Every line of the entries below that carries the string "none" should be copied.

===== Material to process =====

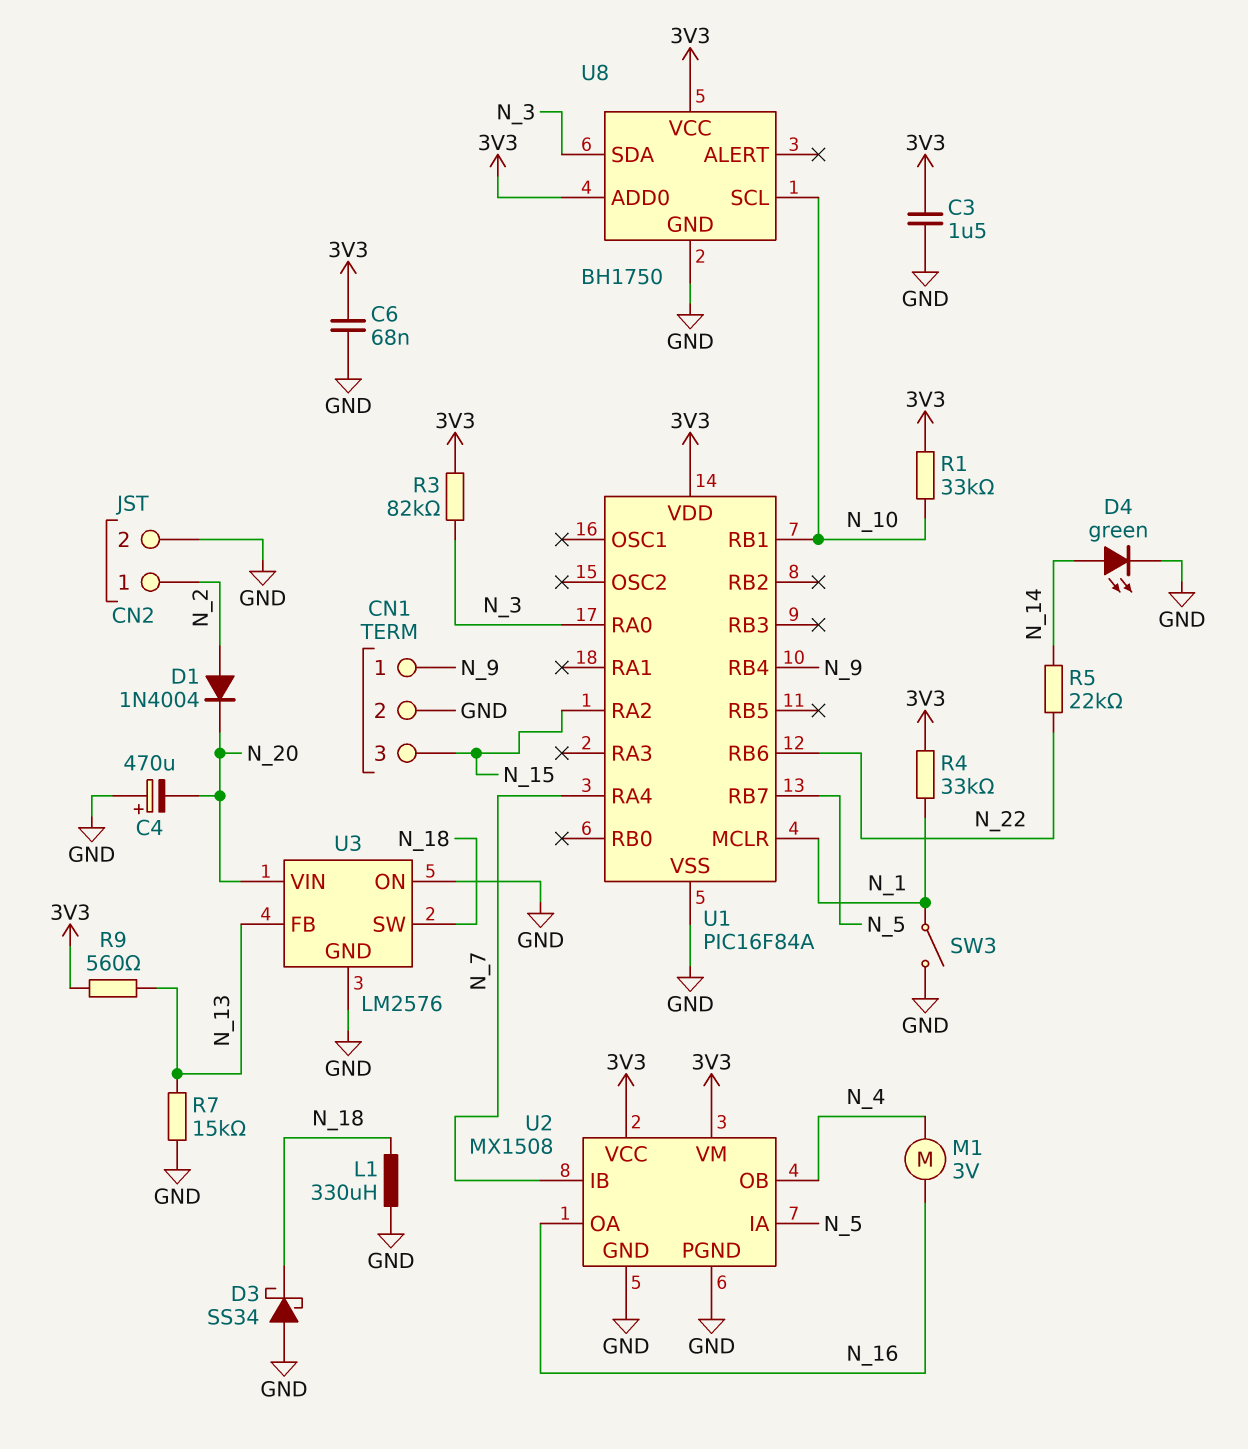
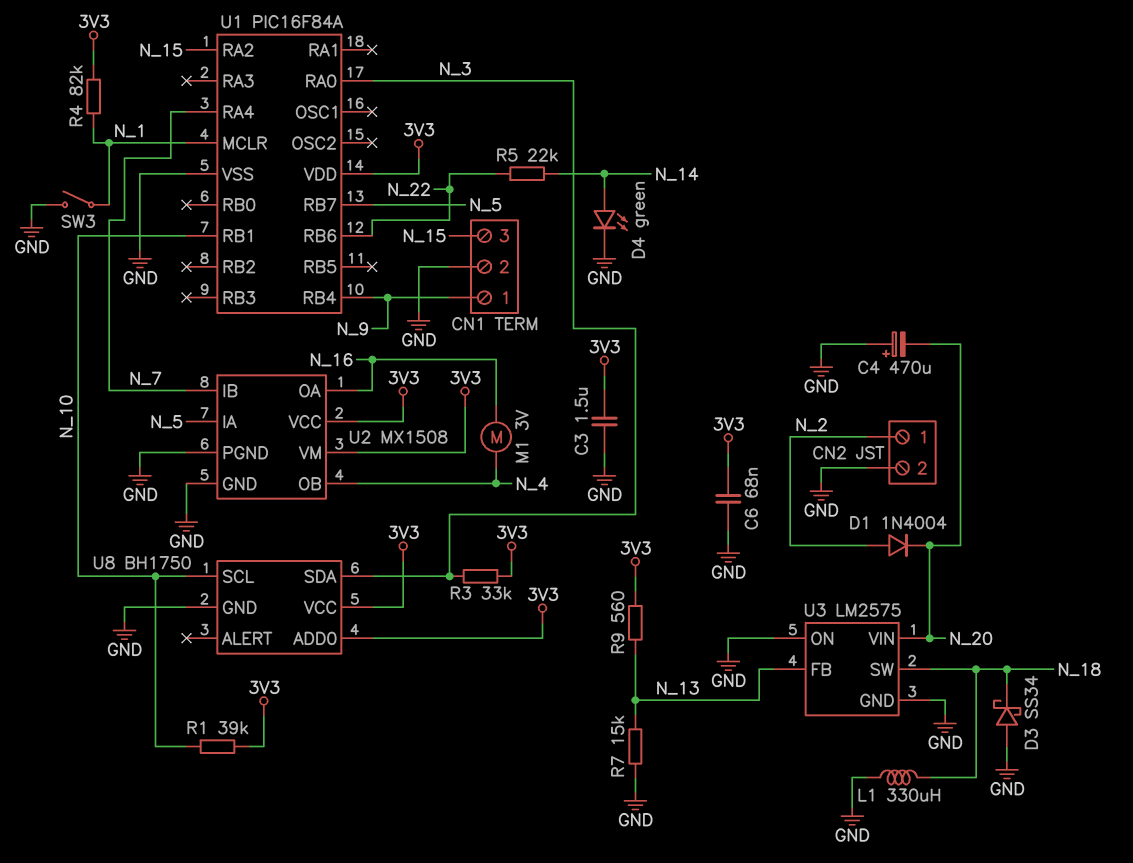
R1: 33k (3V3, N_10) -> 39k (3V3, N_10)
R3: 82k (3V3, N_3) -> 33k (3V3, N_3)
R4: 33k (3V3, N_1) -> 82k (3V3, N_1)
U3: LM2576 -> LM2575

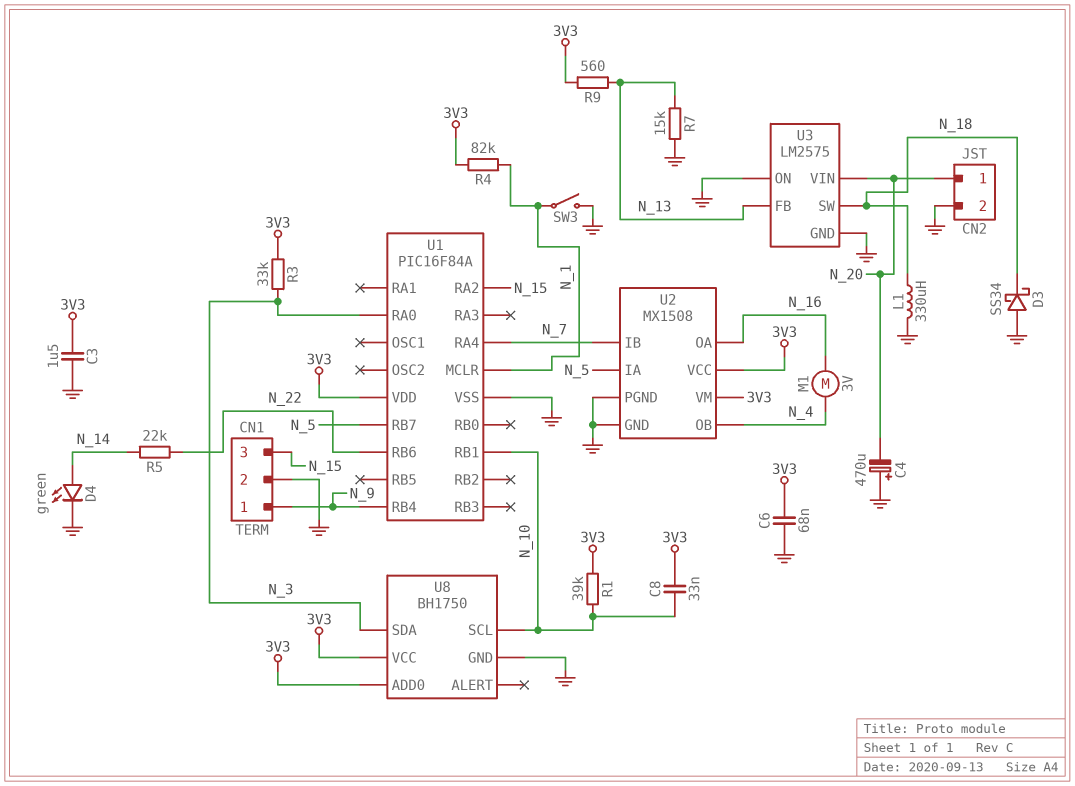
C8: none -> 33nF (3V3, N_10)
CN2 pin 1: N_2 -> N_20
D1: diode 1N4004 (A N_2, K N_20) -> none

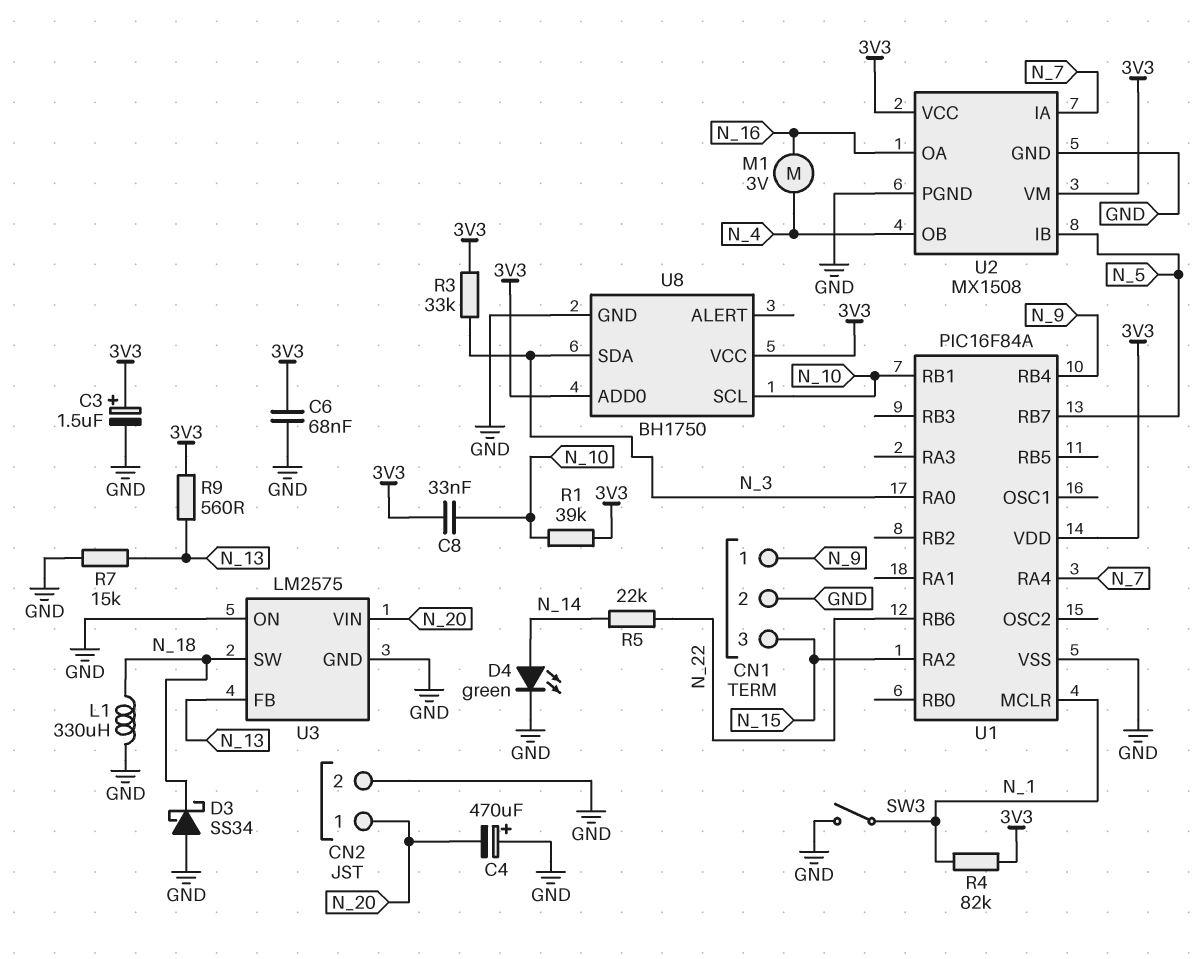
C3: 1.5uF (3V3, GND) -> 1.5uF (plus 3V3, minus GND)
U2 pin IA: N_5 -> N_7
U2 pin IB: N_7 -> N_5

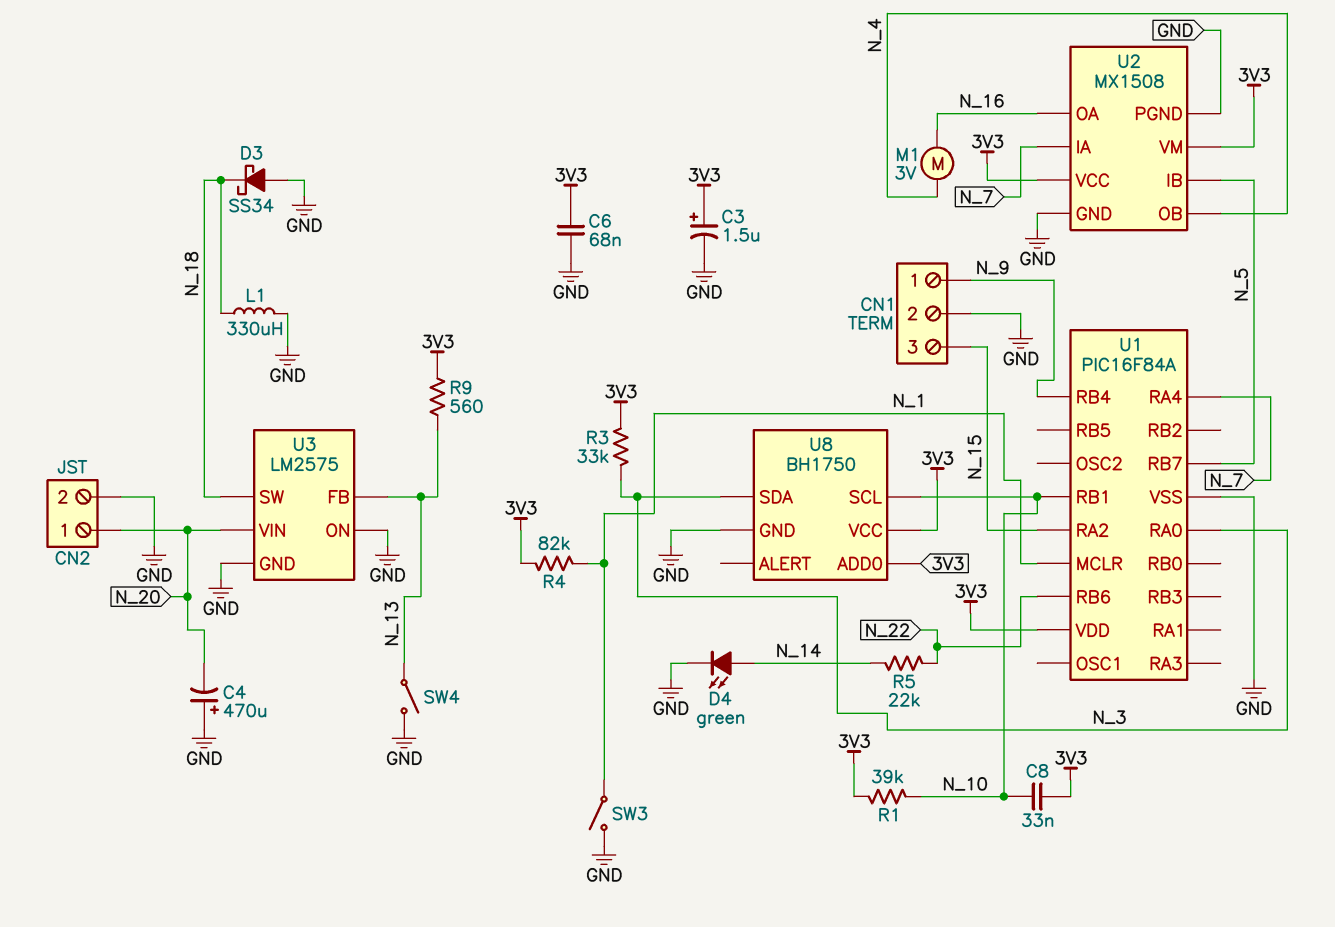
R7: 15k (GND, N_13) -> none
SW4: none -> switch (GND, N_13)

=====

Solution for this problem |
C8: none -> 33nF (3V3, N_10)
D1: diode 1N4004 (A N_2, K N_20) -> none
R7: 15k (GND, N_13) -> none
SW4: none -> switch (GND, N_13)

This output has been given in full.